*Brief*
For the listing below, print exactly the lines from the line with "red jar: 2 -> 0" to the line with "purple tape: 4 -> 3", both included, and nothing beyond them.

* * * * *

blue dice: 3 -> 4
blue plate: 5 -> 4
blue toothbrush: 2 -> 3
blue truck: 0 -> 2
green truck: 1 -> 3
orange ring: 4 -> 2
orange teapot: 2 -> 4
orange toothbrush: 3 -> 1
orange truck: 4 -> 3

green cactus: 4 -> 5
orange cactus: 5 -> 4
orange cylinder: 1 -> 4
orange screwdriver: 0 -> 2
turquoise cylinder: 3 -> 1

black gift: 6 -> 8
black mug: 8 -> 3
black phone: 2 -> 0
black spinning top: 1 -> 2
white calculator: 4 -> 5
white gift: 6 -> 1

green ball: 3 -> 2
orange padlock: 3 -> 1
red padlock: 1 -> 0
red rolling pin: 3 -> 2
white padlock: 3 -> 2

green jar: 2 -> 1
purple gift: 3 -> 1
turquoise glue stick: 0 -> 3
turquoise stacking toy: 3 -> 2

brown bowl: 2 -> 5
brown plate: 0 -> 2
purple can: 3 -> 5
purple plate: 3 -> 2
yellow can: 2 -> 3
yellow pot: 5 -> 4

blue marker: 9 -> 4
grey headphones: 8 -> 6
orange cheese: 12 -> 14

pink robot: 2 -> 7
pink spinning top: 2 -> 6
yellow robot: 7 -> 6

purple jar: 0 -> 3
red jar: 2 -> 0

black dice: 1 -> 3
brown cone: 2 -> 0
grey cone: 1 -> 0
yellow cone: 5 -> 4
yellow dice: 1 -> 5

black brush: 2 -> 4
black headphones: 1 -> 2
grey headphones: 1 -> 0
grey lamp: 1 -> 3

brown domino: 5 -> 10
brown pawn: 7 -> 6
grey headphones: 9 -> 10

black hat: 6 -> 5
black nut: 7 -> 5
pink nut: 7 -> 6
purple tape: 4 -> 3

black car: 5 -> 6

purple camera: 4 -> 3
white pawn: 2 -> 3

* * * * *

*Response to this exercise*
red jar: 2 -> 0

black dice: 1 -> 3
brown cone: 2 -> 0
grey cone: 1 -> 0
yellow cone: 5 -> 4
yellow dice: 1 -> 5

black brush: 2 -> 4
black headphones: 1 -> 2
grey headphones: 1 -> 0
grey lamp: 1 -> 3

brown domino: 5 -> 10
brown pawn: 7 -> 6
grey headphones: 9 -> 10

black hat: 6 -> 5
black nut: 7 -> 5
pink nut: 7 -> 6
purple tape: 4 -> 3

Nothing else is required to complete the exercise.